WHAT TO DO
Copy each record exactly and skip its pictures.

Recorded data
◇ ◇ ◇

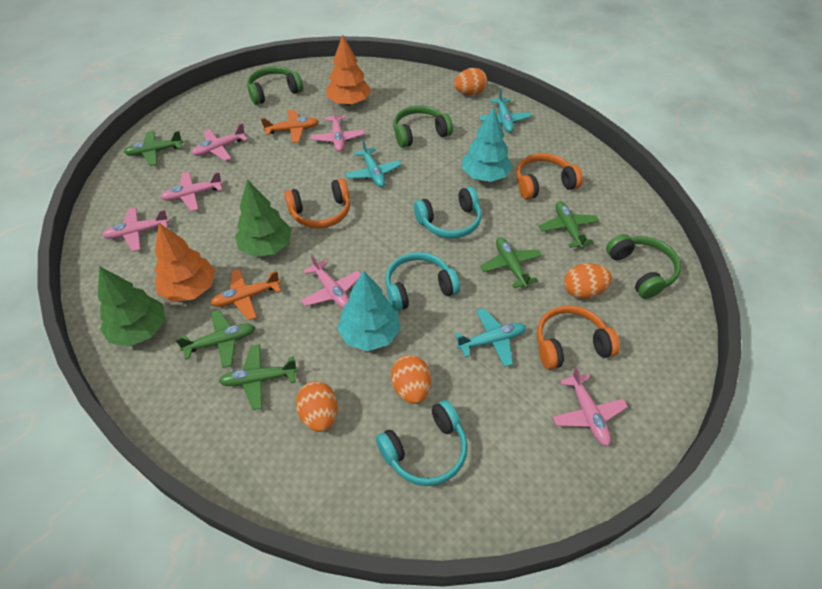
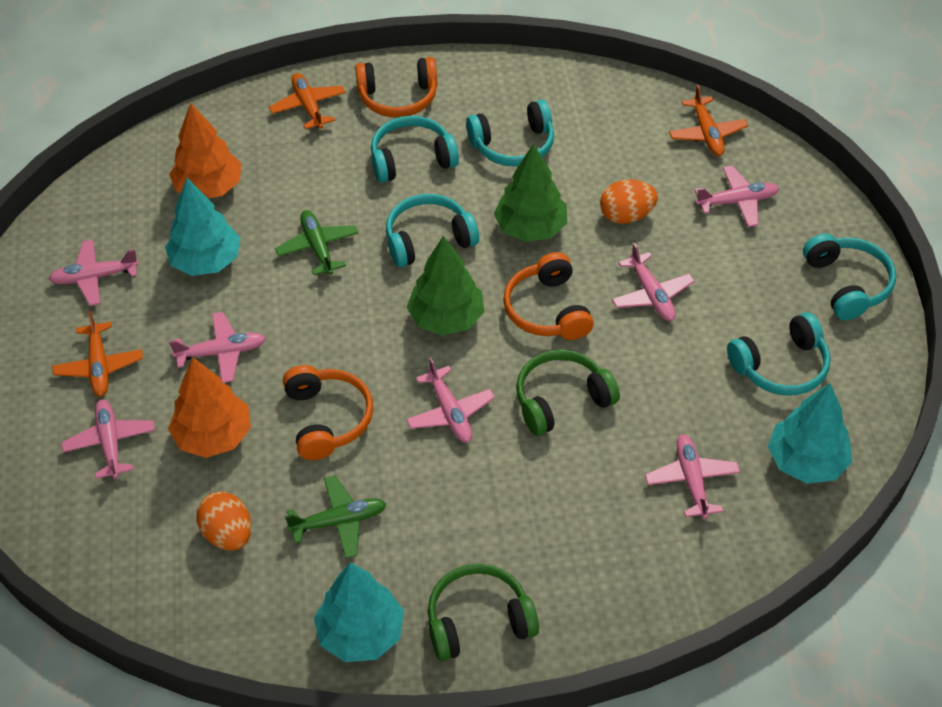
green headphones: 3 -> 2
green plane: 5 -> 2
orange egg: 4 -> 2
orange plane: 2 -> 3
pink plane: 6 -> 7
turquoise headphones: 3 -> 5
turquoise plane: 3 -> 0
turquoise tree: 2 -> 3

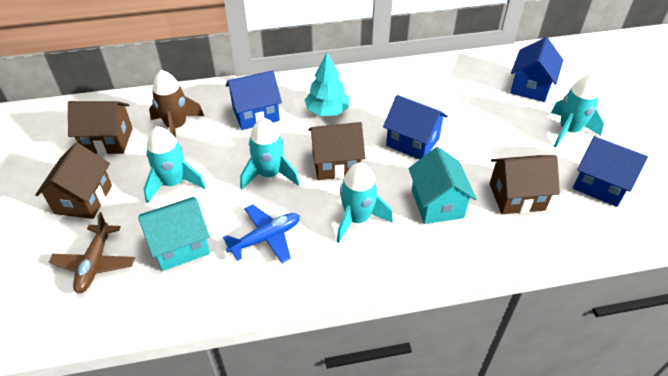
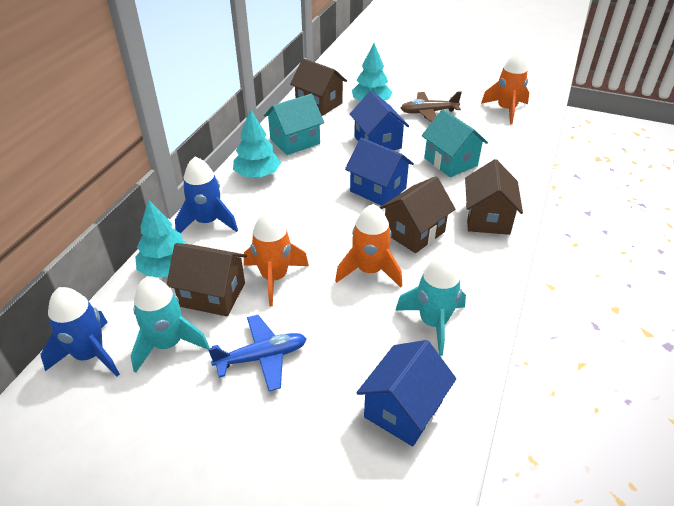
blue house: 4 -> 3
blue rocket: 0 -> 2
brown rocket: 1 -> 0
orange rocket: 0 -> 3
turquoise rocket: 4 -> 2
turquoise tree: 1 -> 3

◇ ◇ ◇

EXPECTED OUTPUT
green headphones: 3 -> 2
green plane: 5 -> 2
orange egg: 4 -> 2
orange plane: 2 -> 3
pink plane: 6 -> 7
turquoise headphones: 3 -> 5
turquoise plane: 3 -> 0
turquoise tree: 2 -> 3

blue house: 4 -> 3
blue rocket: 0 -> 2
brown rocket: 1 -> 0
orange rocket: 0 -> 3
turquoise rocket: 4 -> 2
turquoise tree: 1 -> 3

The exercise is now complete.